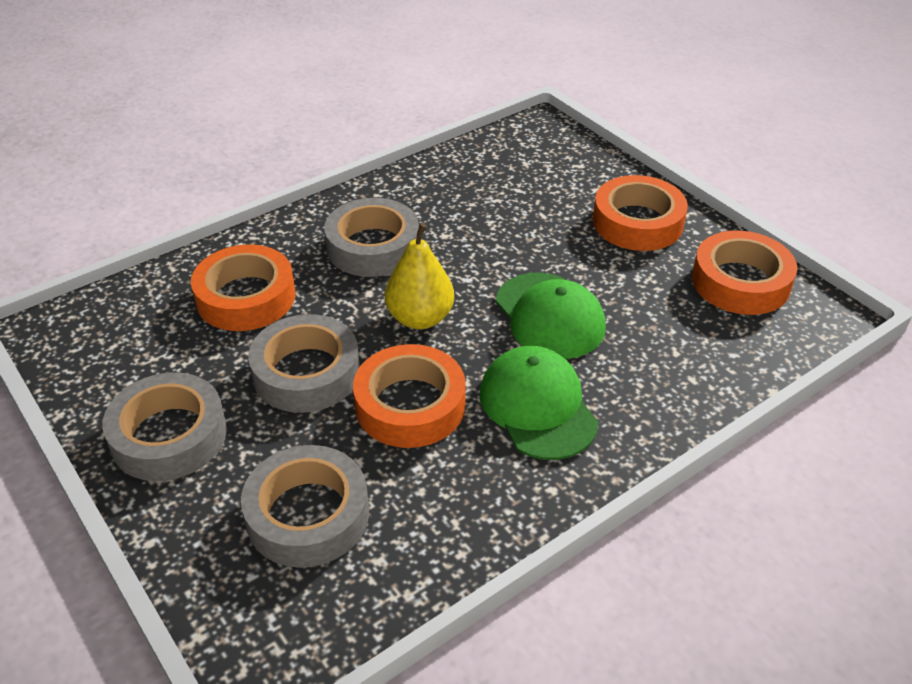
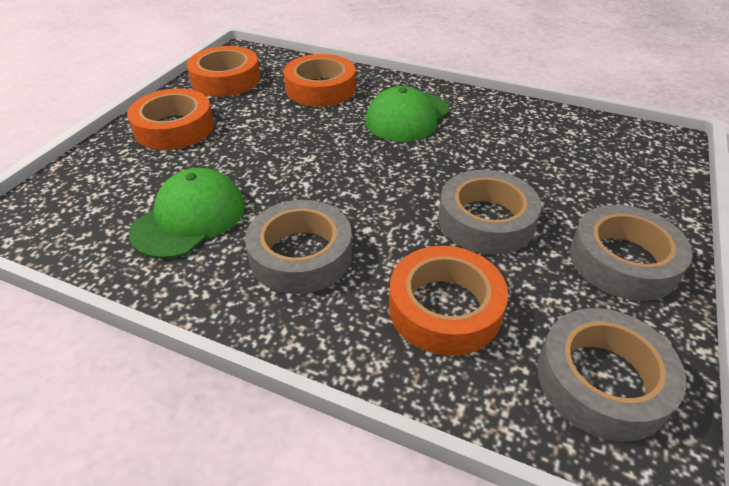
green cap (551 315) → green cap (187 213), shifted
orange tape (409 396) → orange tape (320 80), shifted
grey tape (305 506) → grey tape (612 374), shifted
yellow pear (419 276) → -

▸ PROBLEM TO WORK ON
All of the material above should be set down again exactly, though not its pictures.

▸ ANSWER BOX
green cap (551 315) → green cap (187 213), shifted
orange tape (409 396) → orange tape (320 80), shifted
grey tape (305 506) → grey tape (612 374), shifted
yellow pear (419 276) → -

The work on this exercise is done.